**WORK INSTRUCTION**
Copy each line of the data below exactly, leaving out pictures.

**GIVEN ENTRIES**
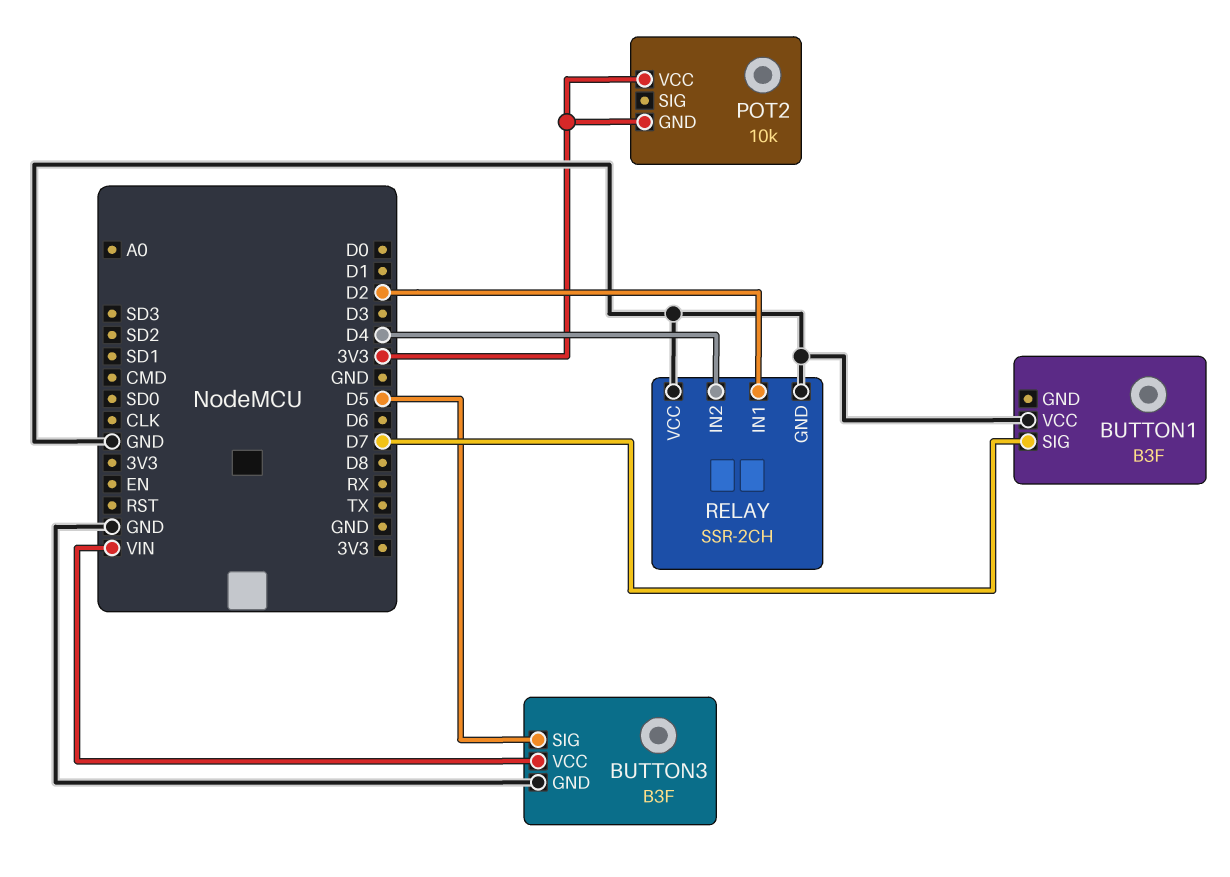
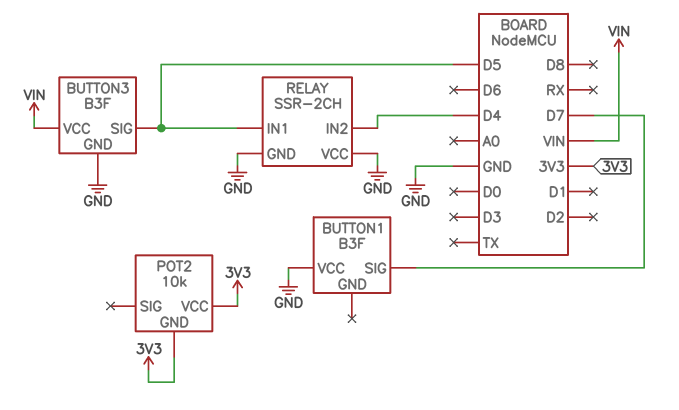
RELAY pin IN1: D2 -> D5

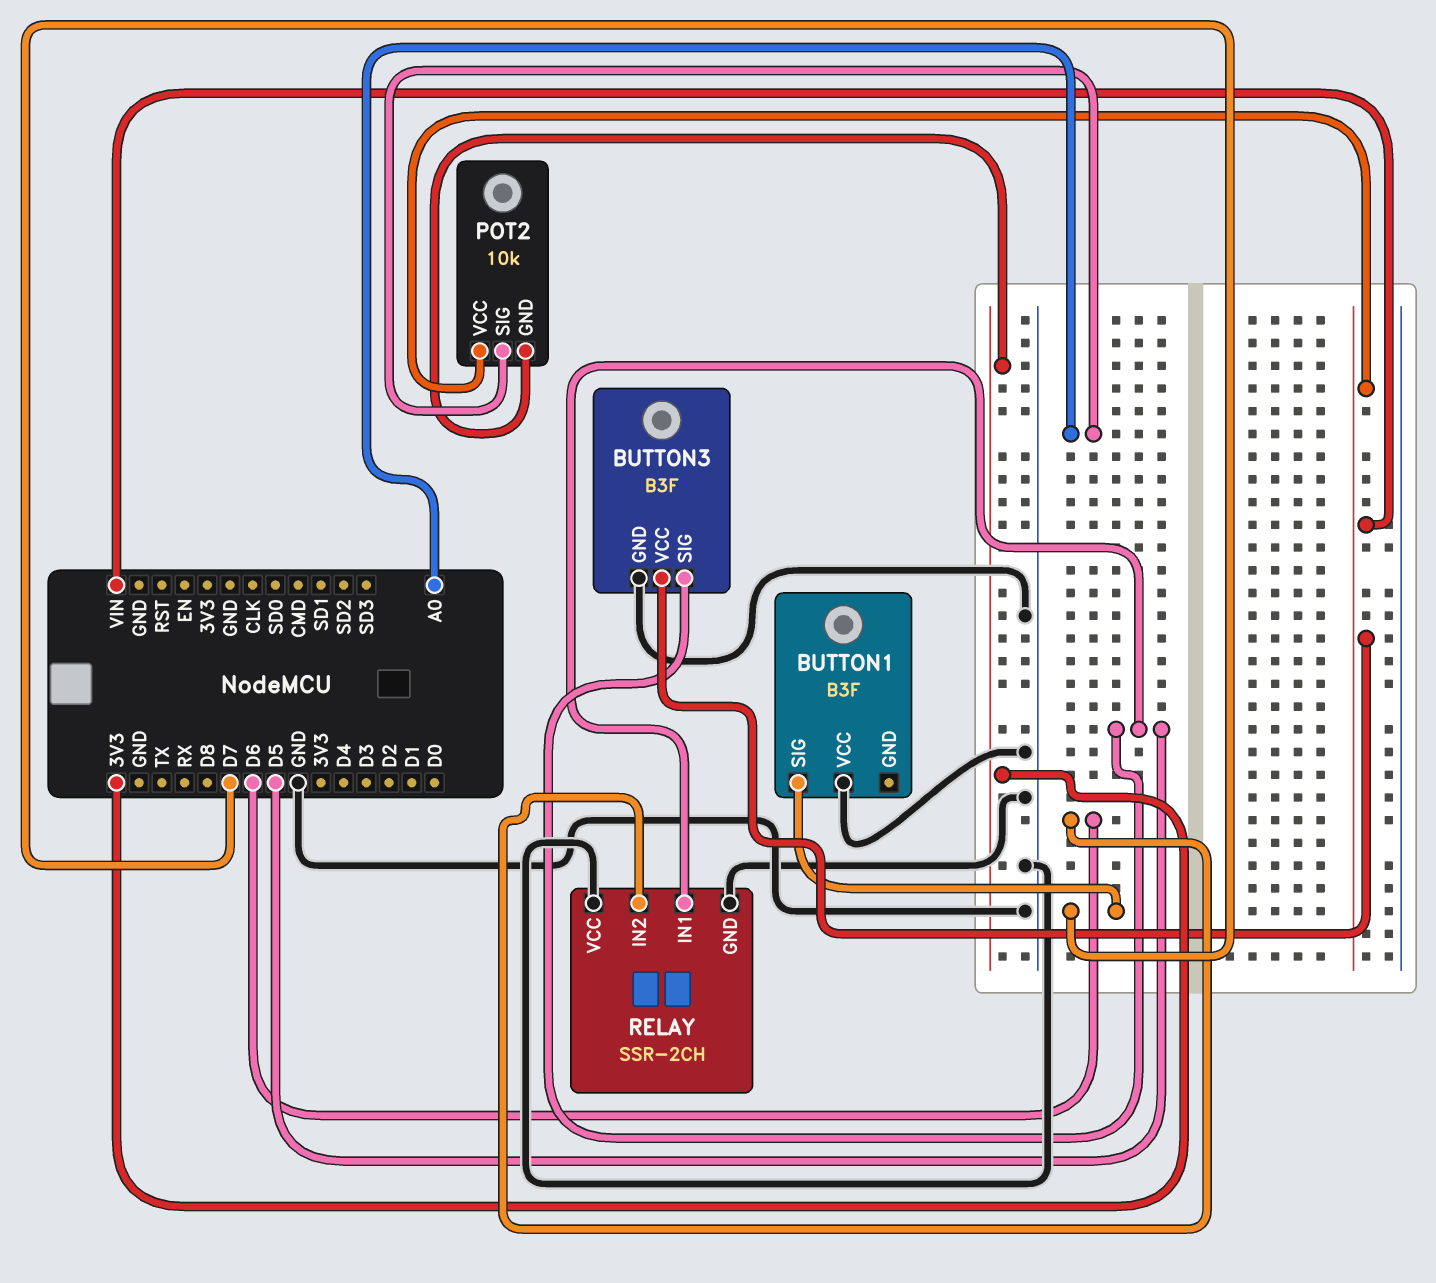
POT2 pin SIG: none -> A0
POT2 pin VCC: 3V3 -> VIN
RELAY pin IN2: D4 -> D6

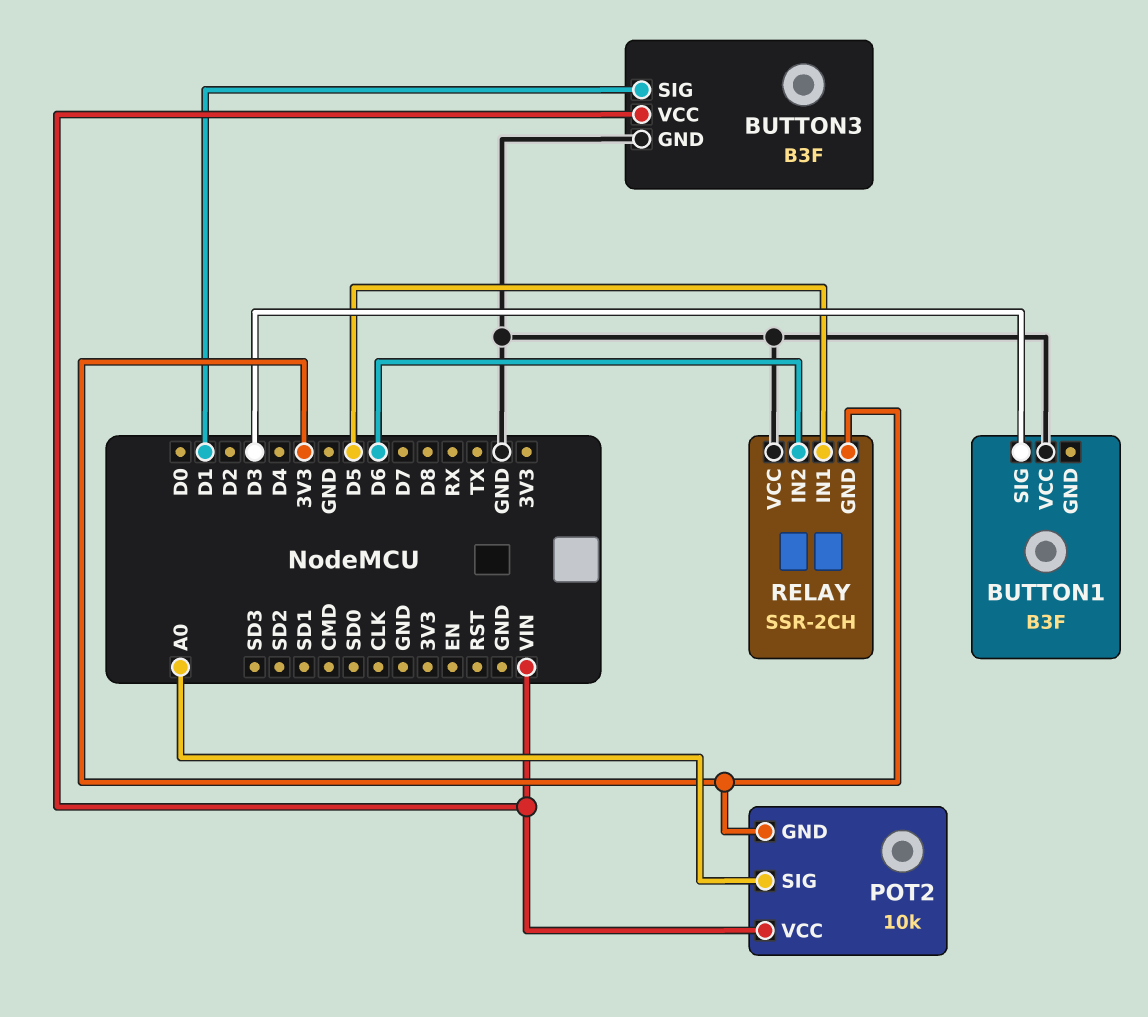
BUTTON1 pin SIG: D7 -> D3
BUTTON3 pin SIG: D5 -> D1
RELAY pin GND: GND -> 3V3

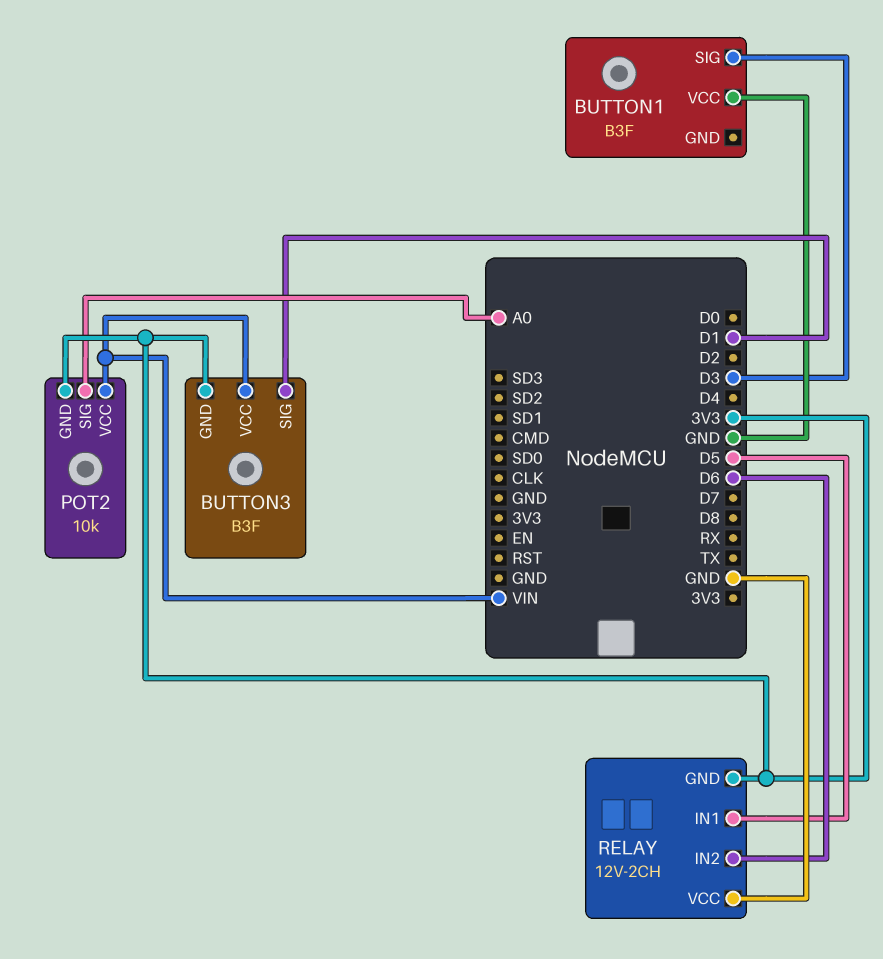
BUTTON3 pin GND: GND -> 3V3
RELAY: SSR-2CH -> 12V-2CH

**EXERCISE RESPONSE**
RELAY pin IN1: D2 -> D5

POT2 pin SIG: none -> A0
POT2 pin VCC: 3V3 -> VIN
RELAY pin IN2: D4 -> D6

BUTTON1 pin SIG: D7 -> D3
BUTTON3 pin SIG: D5 -> D1
RELAY pin GND: GND -> 3V3

BUTTON3 pin GND: GND -> 3V3
RELAY: SSR-2CH -> 12V-2CH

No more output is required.